MATERIAL SHOWN ▸

────────────────

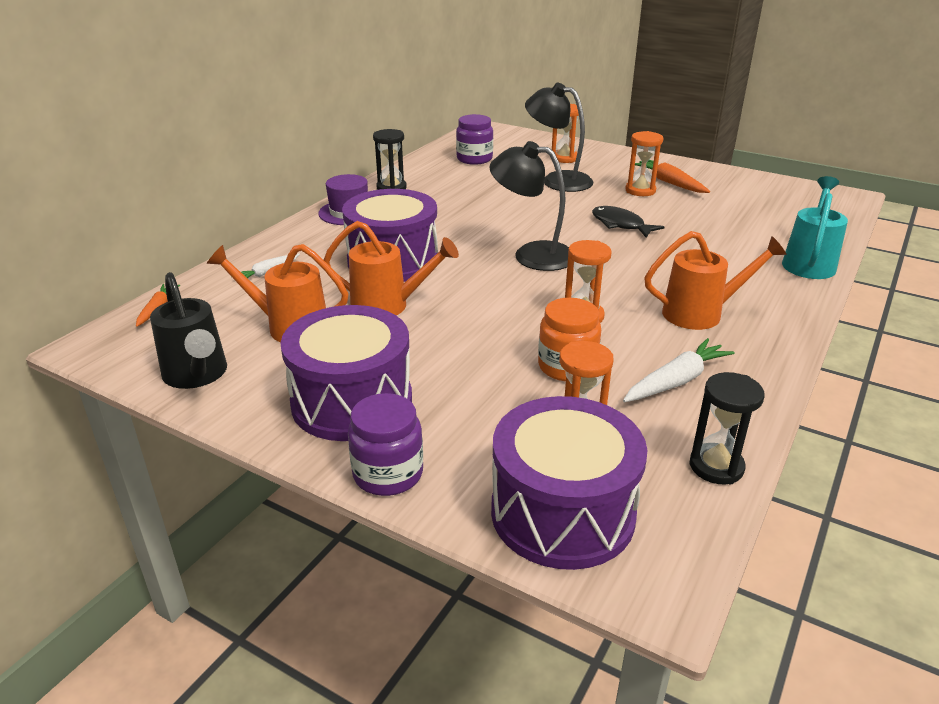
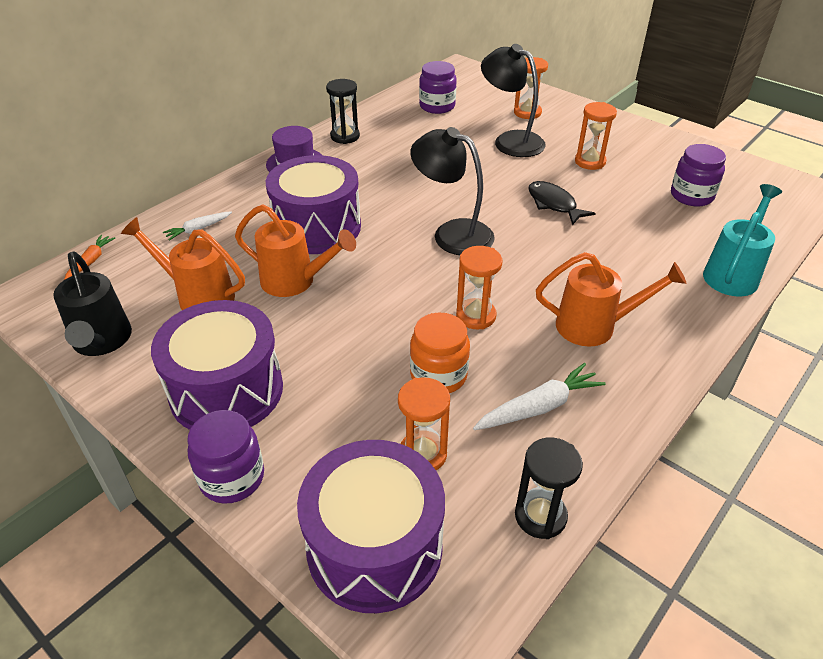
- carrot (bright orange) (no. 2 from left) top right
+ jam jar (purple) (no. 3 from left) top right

────────────────

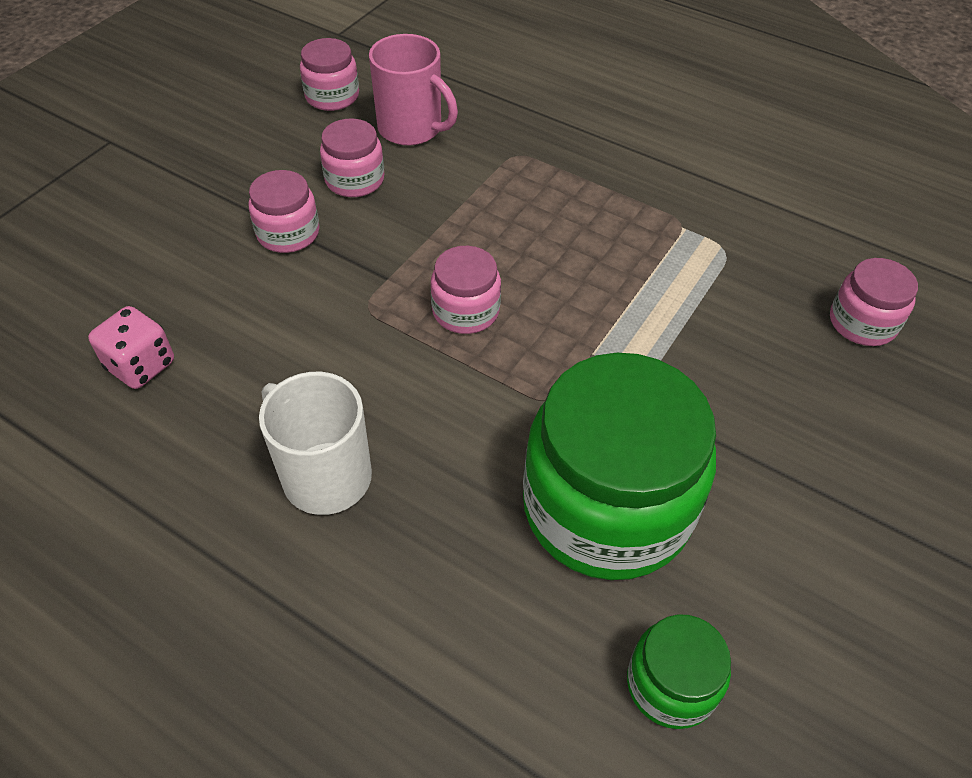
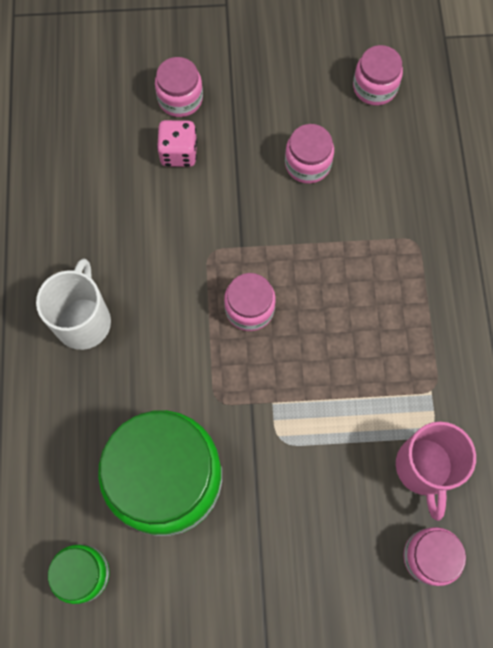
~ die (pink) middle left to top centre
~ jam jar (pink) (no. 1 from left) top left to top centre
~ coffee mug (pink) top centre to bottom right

────────────────

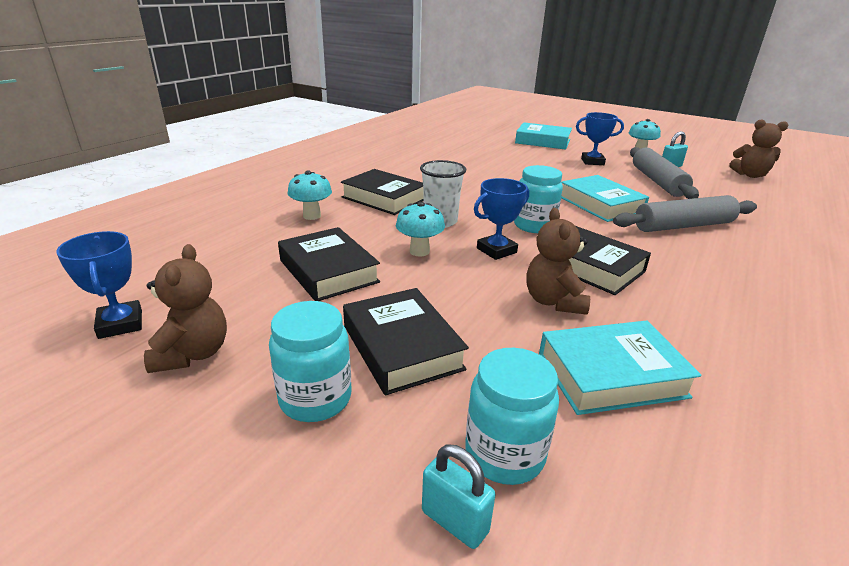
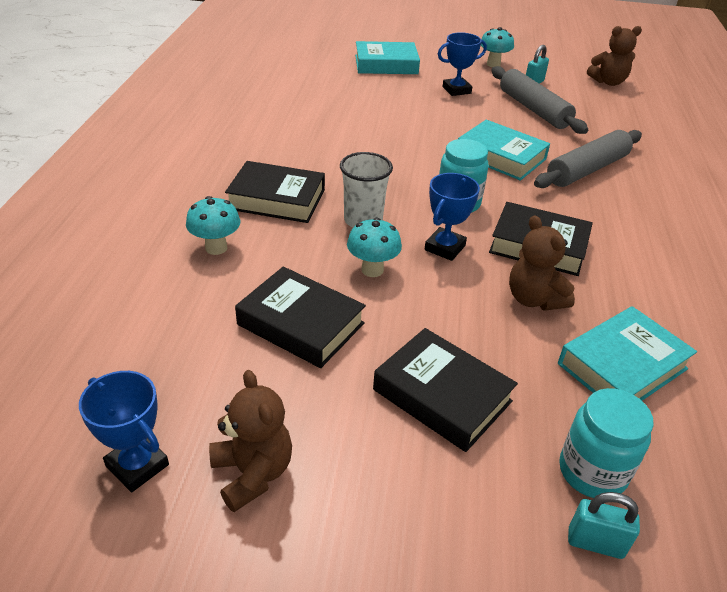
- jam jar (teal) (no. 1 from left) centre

────────────────

WHAT THE TASK REQUIRES ▸ The expected output is exactly the lines of the listing above between the line holding "- carrot (bright" and the line holding "3 from left) top right", inclusive.

RESULT ▸
- carrot (bright orange) (no. 2 from left) top right
+ jam jar (purple) (no. 3 from left) top right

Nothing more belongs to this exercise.